■ WHAT TO WORK ON ■
For the material below, count the lines containing "none" and reply with the number alone.

(Beginning of INPUT DATA)

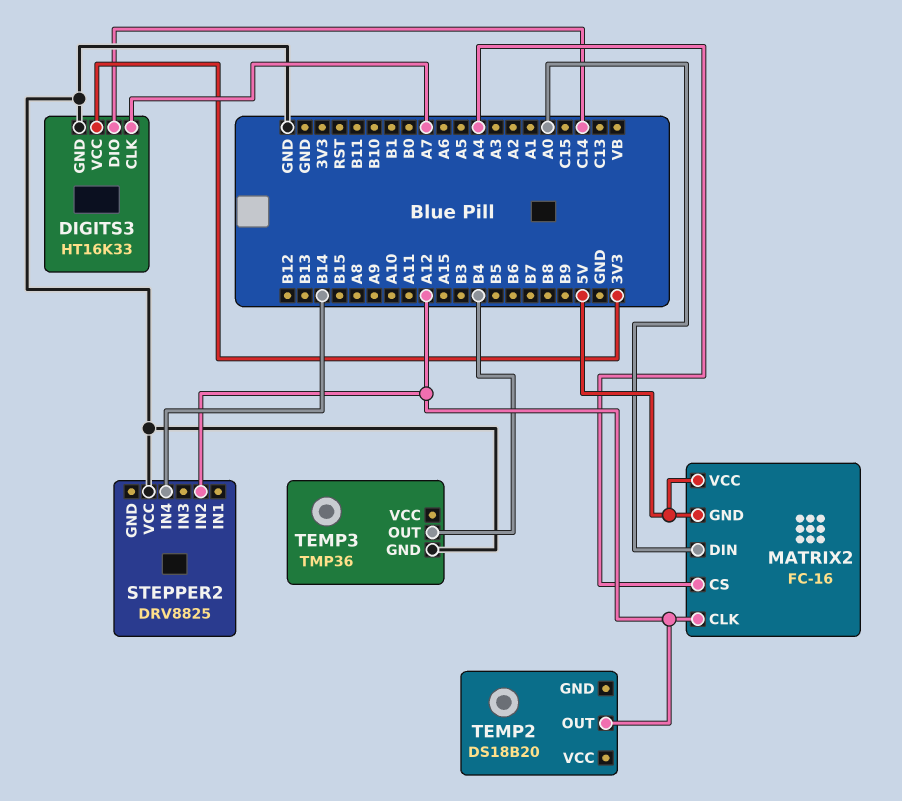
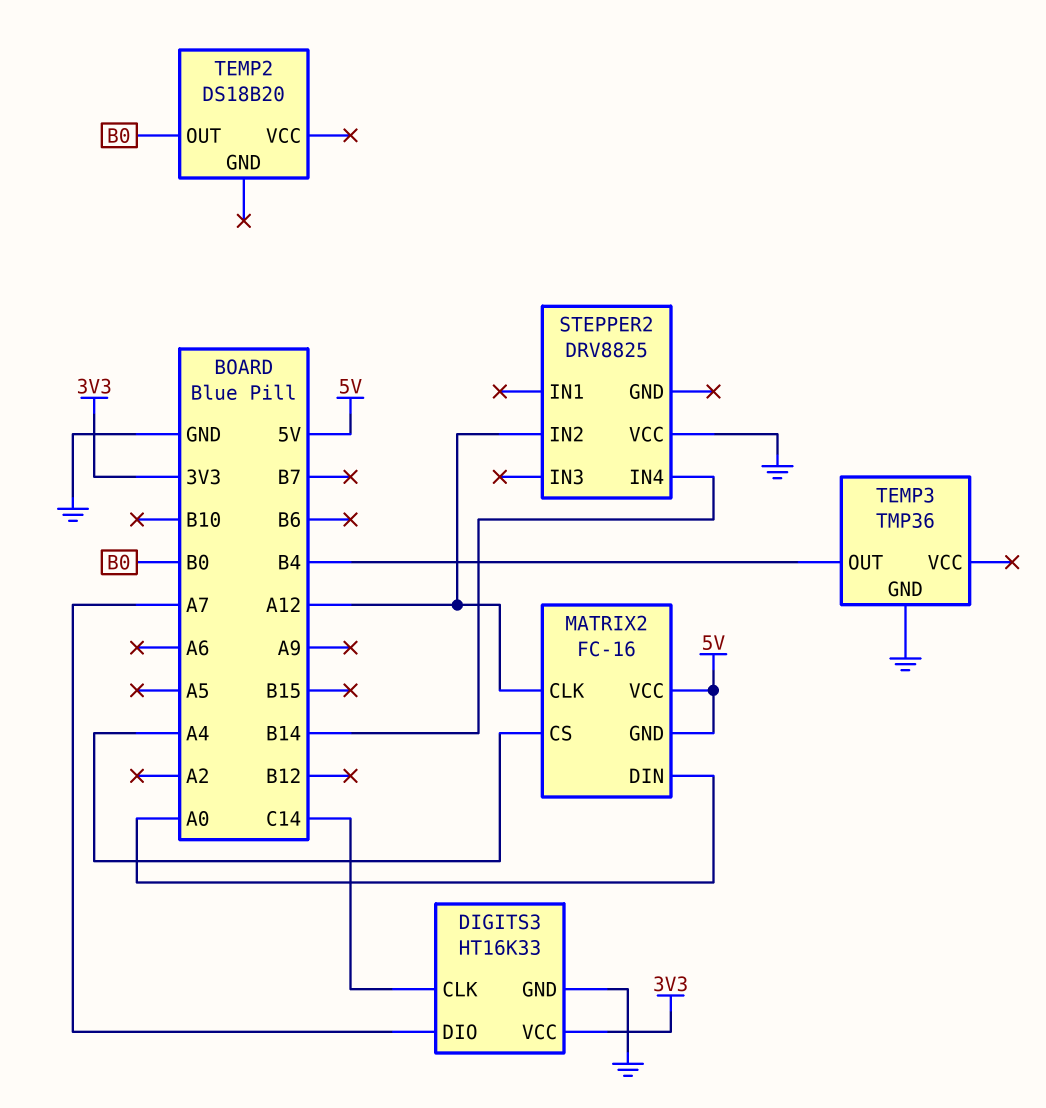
DIGITS3 pin CLK: A7 -> C14
DIGITS3 pin DIO: C14 -> A7
TEMP2 pin OUT: A12 -> B0

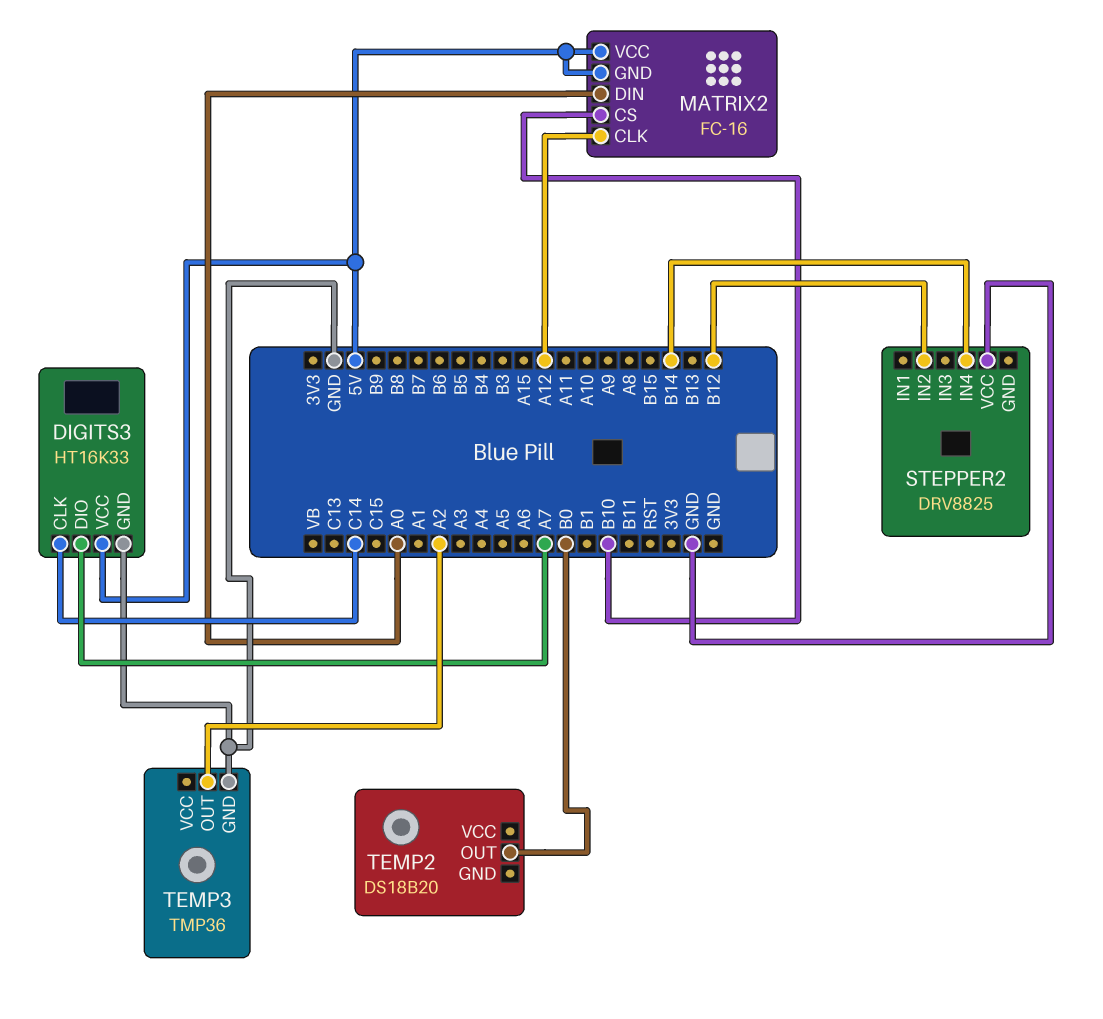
DIGITS3 pin VCC: 3V3 -> 5V
MATRIX2 pin CS: A4 -> B10
STEPPER2 pin IN2: A12 -> B12
TEMP3 pin OUT: B4 -> A2

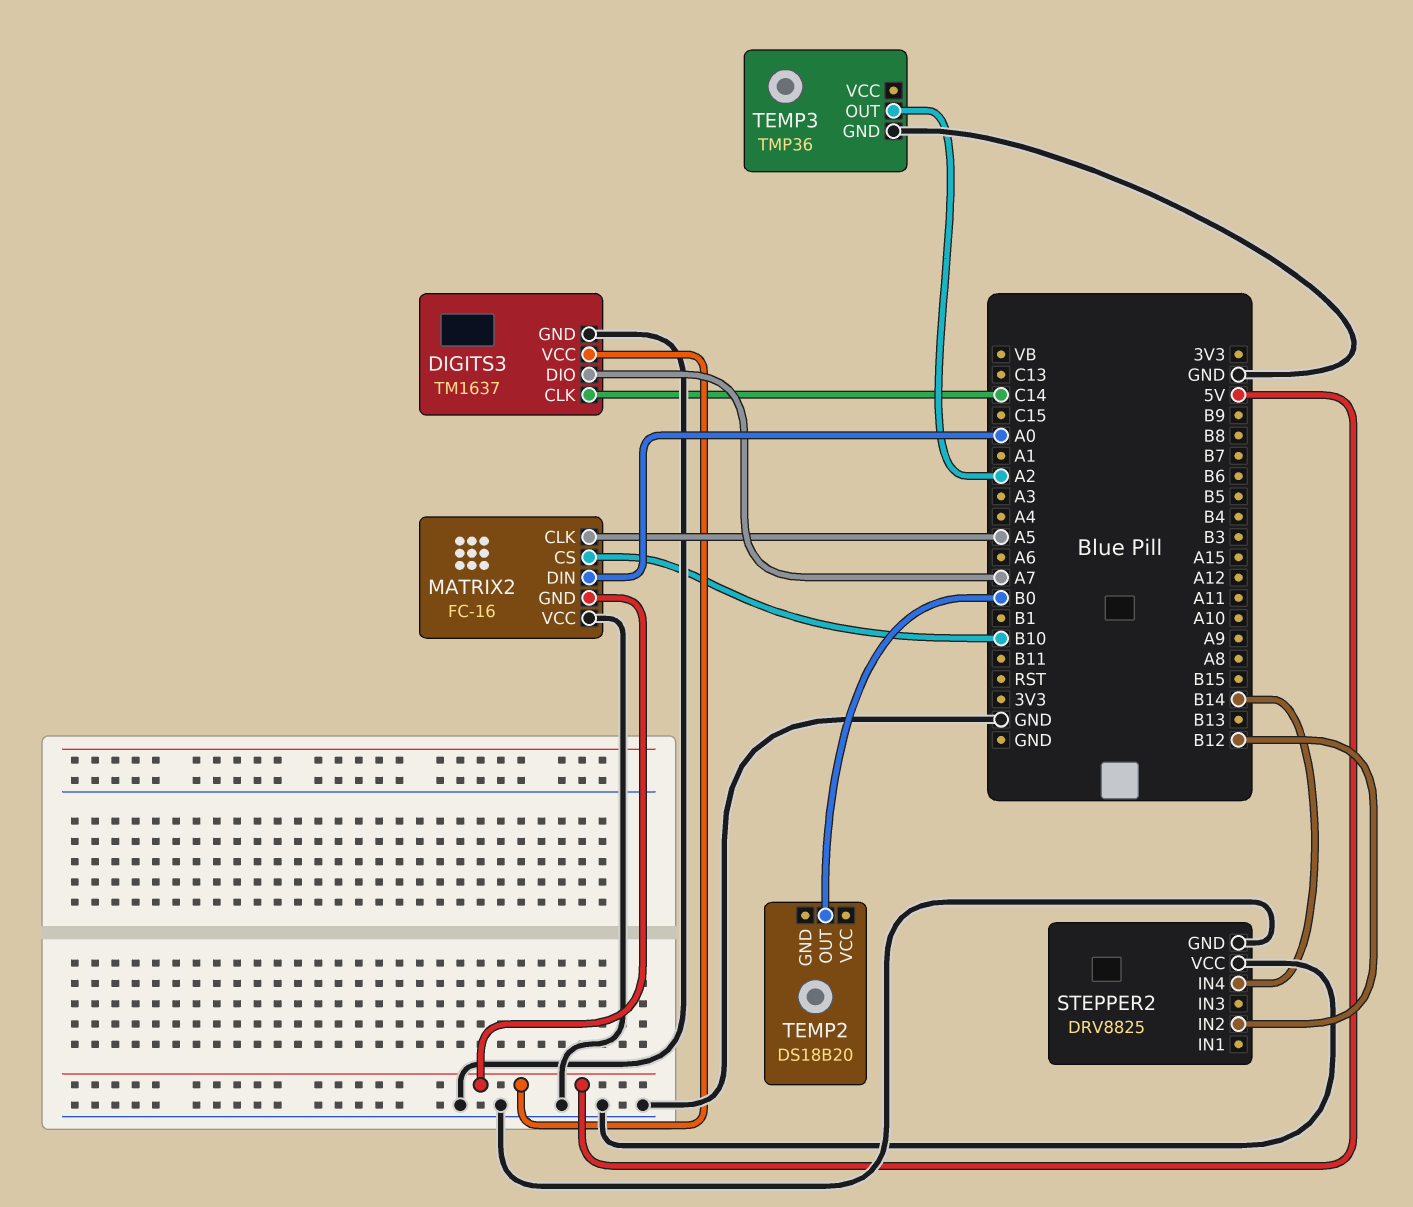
DIGITS3: HT16K33 -> TM1637
MATRIX2 pin CLK: A12 -> A5
MATRIX2 pin VCC: 5V -> GND
STEPPER2 pin GND: none -> GND

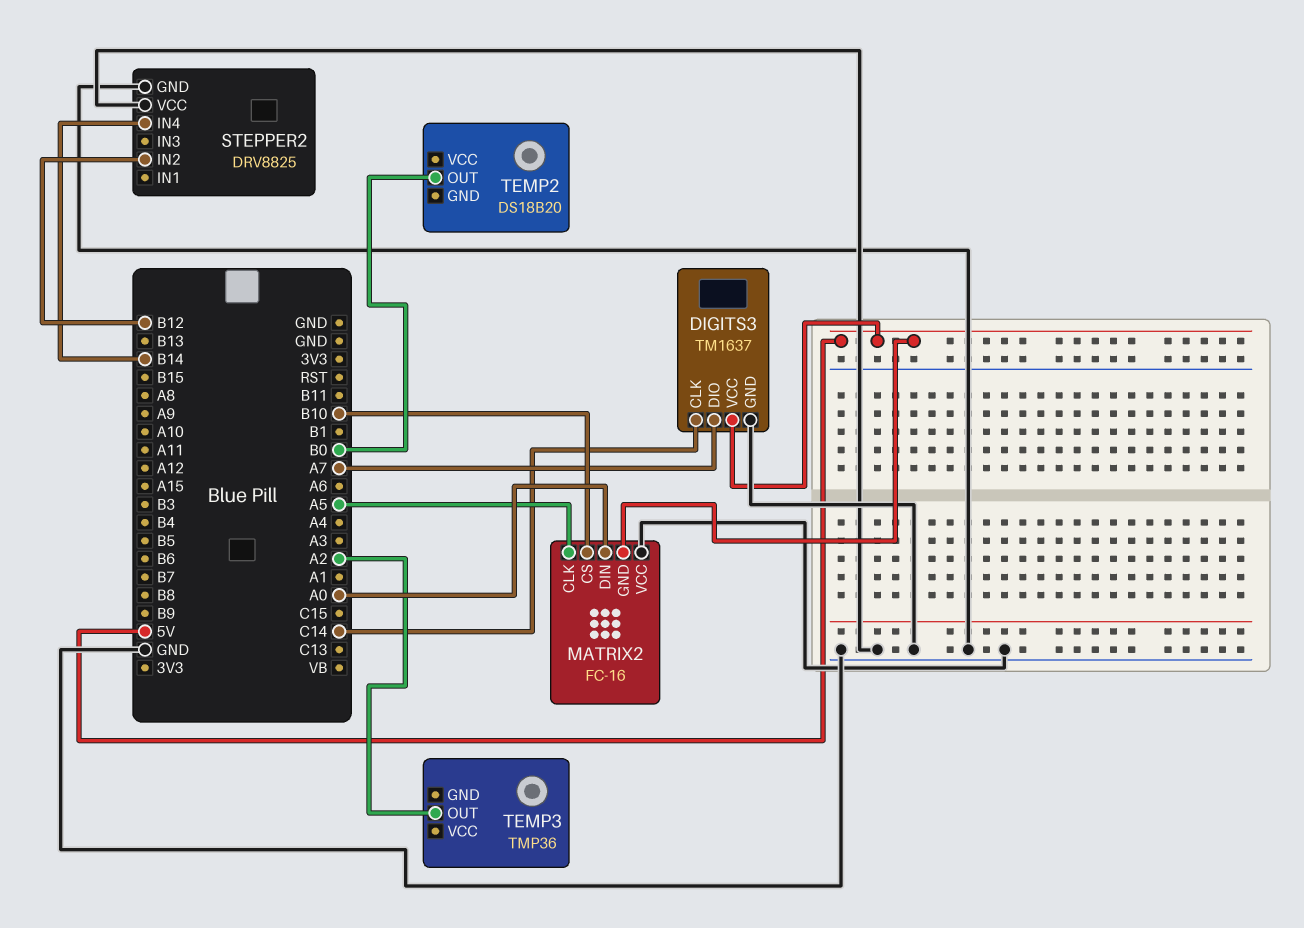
TEMP3 pin GND: GND -> none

(End of INPUT DATA)

■ RESULT OF THE TASK ■
2